### Your assignment
Find the line with "yellow L-shape: (767, 1288)" in the entries below, then reproduce it and every line after it down to and including the line with "red semicircle: (61, 201)", exactly.

------------------------------------------------

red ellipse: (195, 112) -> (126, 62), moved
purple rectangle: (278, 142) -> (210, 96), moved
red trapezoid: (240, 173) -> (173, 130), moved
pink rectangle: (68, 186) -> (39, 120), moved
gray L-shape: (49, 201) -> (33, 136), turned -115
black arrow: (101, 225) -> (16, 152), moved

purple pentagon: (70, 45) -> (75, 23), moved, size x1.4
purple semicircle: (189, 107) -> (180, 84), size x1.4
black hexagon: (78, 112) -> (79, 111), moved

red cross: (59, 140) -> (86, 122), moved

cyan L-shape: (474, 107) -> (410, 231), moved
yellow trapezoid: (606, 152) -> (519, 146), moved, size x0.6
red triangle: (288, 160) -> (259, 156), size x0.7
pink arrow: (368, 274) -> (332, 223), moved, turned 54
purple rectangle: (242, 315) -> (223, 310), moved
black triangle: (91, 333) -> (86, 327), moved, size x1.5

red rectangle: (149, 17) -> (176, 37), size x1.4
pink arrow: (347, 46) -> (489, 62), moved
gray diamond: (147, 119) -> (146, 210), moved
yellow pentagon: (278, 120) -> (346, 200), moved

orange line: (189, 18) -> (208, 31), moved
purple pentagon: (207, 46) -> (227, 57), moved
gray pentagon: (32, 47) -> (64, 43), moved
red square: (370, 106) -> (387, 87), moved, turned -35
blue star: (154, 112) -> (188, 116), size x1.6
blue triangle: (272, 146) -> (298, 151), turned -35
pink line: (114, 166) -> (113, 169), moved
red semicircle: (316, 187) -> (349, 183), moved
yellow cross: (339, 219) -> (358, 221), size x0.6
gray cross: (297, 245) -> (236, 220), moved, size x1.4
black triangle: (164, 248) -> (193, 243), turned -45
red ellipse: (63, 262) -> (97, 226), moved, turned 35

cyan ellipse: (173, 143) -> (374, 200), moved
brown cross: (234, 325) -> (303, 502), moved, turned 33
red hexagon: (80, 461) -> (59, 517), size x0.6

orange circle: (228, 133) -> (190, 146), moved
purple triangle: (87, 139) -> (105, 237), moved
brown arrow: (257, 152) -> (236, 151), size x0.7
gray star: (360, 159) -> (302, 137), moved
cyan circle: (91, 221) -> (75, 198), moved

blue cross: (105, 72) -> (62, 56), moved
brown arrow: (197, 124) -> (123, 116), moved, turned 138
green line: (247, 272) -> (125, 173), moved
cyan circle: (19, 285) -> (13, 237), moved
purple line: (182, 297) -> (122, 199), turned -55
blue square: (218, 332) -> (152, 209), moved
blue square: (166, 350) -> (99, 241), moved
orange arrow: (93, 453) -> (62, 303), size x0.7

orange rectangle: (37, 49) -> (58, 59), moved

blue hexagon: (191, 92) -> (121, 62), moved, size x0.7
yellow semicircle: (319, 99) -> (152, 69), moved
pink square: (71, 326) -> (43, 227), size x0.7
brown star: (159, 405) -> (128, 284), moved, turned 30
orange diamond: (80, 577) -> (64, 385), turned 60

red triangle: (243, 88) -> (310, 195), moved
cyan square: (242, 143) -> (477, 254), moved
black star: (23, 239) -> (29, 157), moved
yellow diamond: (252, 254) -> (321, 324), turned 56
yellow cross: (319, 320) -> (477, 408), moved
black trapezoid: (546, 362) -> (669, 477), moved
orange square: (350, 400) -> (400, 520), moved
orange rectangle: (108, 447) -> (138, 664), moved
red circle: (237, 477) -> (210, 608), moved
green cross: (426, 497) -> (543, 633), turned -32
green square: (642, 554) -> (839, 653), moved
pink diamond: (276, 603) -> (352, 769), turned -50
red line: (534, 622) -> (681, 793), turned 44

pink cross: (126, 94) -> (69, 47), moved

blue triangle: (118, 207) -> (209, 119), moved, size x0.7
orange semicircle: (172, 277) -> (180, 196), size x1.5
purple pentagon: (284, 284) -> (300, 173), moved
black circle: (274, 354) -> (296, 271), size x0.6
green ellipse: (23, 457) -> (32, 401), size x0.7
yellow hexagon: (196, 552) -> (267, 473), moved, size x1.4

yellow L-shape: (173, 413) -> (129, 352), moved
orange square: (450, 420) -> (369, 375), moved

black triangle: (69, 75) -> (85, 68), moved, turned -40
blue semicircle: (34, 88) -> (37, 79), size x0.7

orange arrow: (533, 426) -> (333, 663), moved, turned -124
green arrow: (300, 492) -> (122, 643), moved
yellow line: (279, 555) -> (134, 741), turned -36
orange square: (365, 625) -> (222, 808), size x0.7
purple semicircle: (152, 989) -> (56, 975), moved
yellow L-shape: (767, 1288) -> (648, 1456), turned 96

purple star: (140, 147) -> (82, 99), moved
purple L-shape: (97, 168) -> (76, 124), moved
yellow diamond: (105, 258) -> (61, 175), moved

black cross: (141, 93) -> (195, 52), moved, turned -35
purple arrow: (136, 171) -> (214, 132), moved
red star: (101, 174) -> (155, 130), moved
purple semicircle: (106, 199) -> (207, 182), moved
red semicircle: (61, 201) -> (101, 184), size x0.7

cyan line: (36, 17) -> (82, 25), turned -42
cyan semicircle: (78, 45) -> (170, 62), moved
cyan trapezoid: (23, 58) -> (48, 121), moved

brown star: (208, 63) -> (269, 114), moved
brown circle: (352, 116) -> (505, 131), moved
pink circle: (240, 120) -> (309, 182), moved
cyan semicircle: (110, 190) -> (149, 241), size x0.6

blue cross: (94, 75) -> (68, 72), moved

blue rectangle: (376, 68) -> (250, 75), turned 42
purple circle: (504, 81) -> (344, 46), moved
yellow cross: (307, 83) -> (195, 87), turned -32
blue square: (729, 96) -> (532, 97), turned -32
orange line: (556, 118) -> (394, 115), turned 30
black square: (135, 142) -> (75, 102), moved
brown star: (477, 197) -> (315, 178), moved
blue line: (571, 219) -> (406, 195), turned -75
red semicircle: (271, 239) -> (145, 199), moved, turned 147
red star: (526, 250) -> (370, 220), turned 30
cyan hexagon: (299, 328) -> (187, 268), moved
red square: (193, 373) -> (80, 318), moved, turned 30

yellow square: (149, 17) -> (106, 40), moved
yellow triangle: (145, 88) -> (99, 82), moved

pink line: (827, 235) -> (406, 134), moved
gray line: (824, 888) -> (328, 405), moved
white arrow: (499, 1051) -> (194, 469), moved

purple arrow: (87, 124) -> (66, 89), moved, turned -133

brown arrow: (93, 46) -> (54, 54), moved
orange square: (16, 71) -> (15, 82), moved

------------------------------------------------

### Response to the task
yellow L-shape: (767, 1288) -> (648, 1456), turned 96

purple star: (140, 147) -> (82, 99), moved
purple L-shape: (97, 168) -> (76, 124), moved
yellow diamond: (105, 258) -> (61, 175), moved

black cross: (141, 93) -> (195, 52), moved, turned -35
purple arrow: (136, 171) -> (214, 132), moved
red star: (101, 174) -> (155, 130), moved
purple semicircle: (106, 199) -> (207, 182), moved
red semicircle: (61, 201) -> (101, 184), size x0.7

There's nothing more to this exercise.